▶ **What to work on**: Look through the records below for the line holding "Q1: NPN (B BUF2, C". Write it out exactly, with each following line through the line holding "R11: none -> 24k (GND, n52)".

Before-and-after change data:
☆ ☆ ☆ ☆ ☆

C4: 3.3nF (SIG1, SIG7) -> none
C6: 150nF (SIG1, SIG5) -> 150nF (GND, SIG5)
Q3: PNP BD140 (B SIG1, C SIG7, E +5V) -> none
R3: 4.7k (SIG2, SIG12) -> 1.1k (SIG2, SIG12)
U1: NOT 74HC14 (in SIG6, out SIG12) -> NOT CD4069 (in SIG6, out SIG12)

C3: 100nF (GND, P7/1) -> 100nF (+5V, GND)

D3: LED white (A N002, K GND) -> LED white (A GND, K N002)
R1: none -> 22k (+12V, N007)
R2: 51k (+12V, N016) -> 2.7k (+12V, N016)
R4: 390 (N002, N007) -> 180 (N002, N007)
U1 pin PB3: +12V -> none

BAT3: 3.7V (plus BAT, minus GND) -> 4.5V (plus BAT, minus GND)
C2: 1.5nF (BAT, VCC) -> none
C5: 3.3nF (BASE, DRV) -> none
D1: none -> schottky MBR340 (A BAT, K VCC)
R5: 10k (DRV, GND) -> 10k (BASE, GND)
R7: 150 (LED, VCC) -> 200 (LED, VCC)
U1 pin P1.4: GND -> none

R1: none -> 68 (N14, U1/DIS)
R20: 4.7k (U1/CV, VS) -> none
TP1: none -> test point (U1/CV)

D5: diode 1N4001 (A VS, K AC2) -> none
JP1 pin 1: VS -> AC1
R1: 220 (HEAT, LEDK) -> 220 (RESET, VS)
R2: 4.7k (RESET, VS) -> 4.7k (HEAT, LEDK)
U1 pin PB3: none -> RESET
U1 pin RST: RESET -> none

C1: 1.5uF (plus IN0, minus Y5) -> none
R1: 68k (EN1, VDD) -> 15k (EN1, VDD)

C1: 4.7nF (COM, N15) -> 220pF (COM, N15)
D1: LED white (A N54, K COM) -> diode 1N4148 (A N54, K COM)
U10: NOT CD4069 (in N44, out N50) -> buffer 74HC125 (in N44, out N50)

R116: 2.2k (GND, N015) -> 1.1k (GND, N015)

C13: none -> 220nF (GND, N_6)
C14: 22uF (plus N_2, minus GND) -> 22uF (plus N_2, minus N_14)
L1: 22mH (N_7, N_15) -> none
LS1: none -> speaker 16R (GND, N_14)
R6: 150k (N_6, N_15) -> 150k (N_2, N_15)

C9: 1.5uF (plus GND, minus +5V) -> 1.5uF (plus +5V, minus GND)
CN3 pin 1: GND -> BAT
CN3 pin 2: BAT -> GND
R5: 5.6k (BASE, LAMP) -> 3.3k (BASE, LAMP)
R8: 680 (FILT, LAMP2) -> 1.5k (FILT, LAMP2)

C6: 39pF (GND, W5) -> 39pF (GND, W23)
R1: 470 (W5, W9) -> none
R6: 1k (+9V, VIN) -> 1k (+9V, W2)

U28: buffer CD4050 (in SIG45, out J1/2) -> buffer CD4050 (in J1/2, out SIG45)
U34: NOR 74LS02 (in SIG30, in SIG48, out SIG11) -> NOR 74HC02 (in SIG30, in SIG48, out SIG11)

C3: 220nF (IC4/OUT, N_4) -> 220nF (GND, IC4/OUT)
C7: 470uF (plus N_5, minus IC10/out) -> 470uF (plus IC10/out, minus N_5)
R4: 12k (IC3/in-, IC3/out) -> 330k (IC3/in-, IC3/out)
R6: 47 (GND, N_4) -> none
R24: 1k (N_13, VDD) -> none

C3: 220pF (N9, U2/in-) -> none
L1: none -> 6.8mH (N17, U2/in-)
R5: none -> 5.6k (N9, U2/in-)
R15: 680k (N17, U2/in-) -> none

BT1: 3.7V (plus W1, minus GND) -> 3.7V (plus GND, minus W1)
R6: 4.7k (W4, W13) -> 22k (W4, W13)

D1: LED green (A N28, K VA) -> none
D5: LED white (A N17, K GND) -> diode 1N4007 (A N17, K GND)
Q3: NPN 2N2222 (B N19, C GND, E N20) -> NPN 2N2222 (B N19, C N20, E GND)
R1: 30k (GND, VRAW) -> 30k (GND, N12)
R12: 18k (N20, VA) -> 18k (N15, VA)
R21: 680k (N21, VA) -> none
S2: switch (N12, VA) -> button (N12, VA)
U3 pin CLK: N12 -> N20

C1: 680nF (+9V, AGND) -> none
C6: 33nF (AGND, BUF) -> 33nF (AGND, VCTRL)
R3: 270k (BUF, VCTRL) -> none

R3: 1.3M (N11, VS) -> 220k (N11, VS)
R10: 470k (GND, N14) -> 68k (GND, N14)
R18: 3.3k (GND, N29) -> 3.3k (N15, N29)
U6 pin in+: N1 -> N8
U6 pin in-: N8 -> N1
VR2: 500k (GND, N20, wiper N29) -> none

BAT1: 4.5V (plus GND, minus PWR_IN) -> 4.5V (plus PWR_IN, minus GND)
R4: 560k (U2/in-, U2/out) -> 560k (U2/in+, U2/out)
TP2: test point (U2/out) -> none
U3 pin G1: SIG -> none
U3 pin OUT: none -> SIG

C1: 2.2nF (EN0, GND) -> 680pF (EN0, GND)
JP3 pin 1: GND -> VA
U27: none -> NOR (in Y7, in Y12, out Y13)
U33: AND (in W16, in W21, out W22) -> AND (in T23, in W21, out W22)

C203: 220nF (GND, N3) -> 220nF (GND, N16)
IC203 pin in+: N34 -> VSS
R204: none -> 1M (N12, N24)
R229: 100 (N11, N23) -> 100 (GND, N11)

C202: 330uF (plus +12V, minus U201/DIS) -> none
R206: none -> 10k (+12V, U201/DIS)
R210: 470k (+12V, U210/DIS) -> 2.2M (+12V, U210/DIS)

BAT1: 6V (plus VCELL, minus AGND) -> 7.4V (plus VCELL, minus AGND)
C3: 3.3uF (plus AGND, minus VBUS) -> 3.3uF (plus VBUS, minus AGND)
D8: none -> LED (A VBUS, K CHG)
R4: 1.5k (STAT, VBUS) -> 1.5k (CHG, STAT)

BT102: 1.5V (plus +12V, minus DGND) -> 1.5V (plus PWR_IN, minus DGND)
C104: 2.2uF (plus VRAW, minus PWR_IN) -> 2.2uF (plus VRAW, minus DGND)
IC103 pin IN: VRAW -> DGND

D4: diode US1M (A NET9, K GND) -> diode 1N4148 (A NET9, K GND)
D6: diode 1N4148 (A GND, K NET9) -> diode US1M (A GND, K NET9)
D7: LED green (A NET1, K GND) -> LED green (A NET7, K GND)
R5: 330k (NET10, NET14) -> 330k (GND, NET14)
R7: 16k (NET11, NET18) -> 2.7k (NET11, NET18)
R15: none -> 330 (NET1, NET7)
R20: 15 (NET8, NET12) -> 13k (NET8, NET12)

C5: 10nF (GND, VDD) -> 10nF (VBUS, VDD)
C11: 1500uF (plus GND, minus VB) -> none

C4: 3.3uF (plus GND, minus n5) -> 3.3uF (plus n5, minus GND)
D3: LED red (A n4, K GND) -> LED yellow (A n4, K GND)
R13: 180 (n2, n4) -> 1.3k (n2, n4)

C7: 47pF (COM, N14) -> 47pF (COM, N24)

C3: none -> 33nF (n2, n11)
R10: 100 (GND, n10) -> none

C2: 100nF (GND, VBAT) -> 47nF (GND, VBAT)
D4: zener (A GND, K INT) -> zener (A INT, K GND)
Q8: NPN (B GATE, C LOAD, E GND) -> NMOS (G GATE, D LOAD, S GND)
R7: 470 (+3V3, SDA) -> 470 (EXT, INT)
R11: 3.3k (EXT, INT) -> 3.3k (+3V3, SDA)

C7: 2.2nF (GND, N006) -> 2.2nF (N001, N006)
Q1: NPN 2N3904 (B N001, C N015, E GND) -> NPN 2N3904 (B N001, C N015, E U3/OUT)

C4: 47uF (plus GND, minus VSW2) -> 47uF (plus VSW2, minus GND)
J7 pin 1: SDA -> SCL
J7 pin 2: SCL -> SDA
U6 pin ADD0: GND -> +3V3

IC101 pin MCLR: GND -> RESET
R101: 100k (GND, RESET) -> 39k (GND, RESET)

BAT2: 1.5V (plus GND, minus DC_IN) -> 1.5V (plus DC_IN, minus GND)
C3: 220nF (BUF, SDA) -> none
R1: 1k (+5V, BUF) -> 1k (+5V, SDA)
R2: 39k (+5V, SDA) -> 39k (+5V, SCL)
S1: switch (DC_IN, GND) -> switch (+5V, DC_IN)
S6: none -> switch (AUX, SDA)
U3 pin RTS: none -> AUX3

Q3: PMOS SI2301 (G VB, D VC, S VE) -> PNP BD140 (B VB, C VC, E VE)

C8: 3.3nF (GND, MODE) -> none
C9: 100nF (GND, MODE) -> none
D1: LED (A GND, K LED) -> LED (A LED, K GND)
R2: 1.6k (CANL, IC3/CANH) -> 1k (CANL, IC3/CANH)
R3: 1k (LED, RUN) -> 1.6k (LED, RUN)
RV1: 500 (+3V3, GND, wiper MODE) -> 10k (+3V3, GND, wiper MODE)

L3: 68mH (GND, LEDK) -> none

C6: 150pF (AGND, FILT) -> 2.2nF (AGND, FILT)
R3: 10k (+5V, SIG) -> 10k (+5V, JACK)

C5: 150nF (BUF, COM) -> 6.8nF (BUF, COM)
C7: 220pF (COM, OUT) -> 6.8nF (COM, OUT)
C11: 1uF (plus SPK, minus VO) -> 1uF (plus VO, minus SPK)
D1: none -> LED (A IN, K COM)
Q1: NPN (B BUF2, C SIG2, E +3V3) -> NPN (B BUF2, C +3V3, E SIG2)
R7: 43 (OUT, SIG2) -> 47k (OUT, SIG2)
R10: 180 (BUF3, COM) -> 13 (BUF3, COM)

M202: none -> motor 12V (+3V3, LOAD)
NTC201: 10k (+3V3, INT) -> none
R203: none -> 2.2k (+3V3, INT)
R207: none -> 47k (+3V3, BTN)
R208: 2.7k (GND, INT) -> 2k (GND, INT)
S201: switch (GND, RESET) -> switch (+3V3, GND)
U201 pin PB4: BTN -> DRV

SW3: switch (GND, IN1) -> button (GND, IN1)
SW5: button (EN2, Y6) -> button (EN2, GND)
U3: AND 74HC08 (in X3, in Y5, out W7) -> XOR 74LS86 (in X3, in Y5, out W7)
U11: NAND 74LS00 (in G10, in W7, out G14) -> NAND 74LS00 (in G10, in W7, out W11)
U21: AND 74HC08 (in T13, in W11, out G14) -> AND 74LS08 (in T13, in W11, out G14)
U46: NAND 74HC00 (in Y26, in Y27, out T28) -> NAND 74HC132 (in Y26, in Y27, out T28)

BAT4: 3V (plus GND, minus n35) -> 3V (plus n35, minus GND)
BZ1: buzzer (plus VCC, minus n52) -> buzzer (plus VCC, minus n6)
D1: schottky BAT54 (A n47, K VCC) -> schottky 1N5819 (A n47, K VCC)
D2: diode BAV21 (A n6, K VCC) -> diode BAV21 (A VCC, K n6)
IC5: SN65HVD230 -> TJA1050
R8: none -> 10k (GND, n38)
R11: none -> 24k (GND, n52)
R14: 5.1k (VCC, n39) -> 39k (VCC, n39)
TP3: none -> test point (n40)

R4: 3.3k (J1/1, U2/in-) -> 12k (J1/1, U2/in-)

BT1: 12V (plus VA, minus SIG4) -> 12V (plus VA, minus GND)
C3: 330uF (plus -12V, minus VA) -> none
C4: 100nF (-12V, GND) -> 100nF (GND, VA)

☆ ☆ ☆ ☆ ☆

▶ **Task result**:
Q1: NPN (B BUF2, C SIG2, E +3V3) -> NPN (B BUF2, C +3V3, E SIG2)
R7: 43 (OUT, SIG2) -> 47k (OUT, SIG2)
R10: 180 (BUF3, COM) -> 13 (BUF3, COM)

M202: none -> motor 12V (+3V3, LOAD)
NTC201: 10k (+3V3, INT) -> none
R203: none -> 2.2k (+3V3, INT)
R207: none -> 47k (+3V3, BTN)
R208: 2.7k (GND, INT) -> 2k (GND, INT)
S201: switch (GND, RESET) -> switch (+3V3, GND)
U201 pin PB4: BTN -> DRV

SW3: switch (GND, IN1) -> button (GND, IN1)
SW5: button (EN2, Y6) -> button (EN2, GND)
U3: AND 74HC08 (in X3, in Y5, out W7) -> XOR 74LS86 (in X3, in Y5, out W7)
U11: NAND 74LS00 (in G10, in W7, out G14) -> NAND 74LS00 (in G10, in W7, out W11)
U21: AND 74HC08 (in T13, in W11, out G14) -> AND 74LS08 (in T13, in W11, out G14)
U46: NAND 74HC00 (in Y26, in Y27, out T28) -> NAND 74HC132 (in Y26, in Y27, out T28)

BAT4: 3V (plus GND, minus n35) -> 3V (plus n35, minus GND)
BZ1: buzzer (plus VCC, minus n52) -> buzzer (plus VCC, minus n6)
D1: schottky BAT54 (A n47, K VCC) -> schottky 1N5819 (A n47, K VCC)
D2: diode BAV21 (A n6, K VCC) -> diode BAV21 (A VCC, K n6)
IC5: SN65HVD230 -> TJA1050
R8: none -> 10k (GND, n38)
R11: none -> 24k (GND, n52)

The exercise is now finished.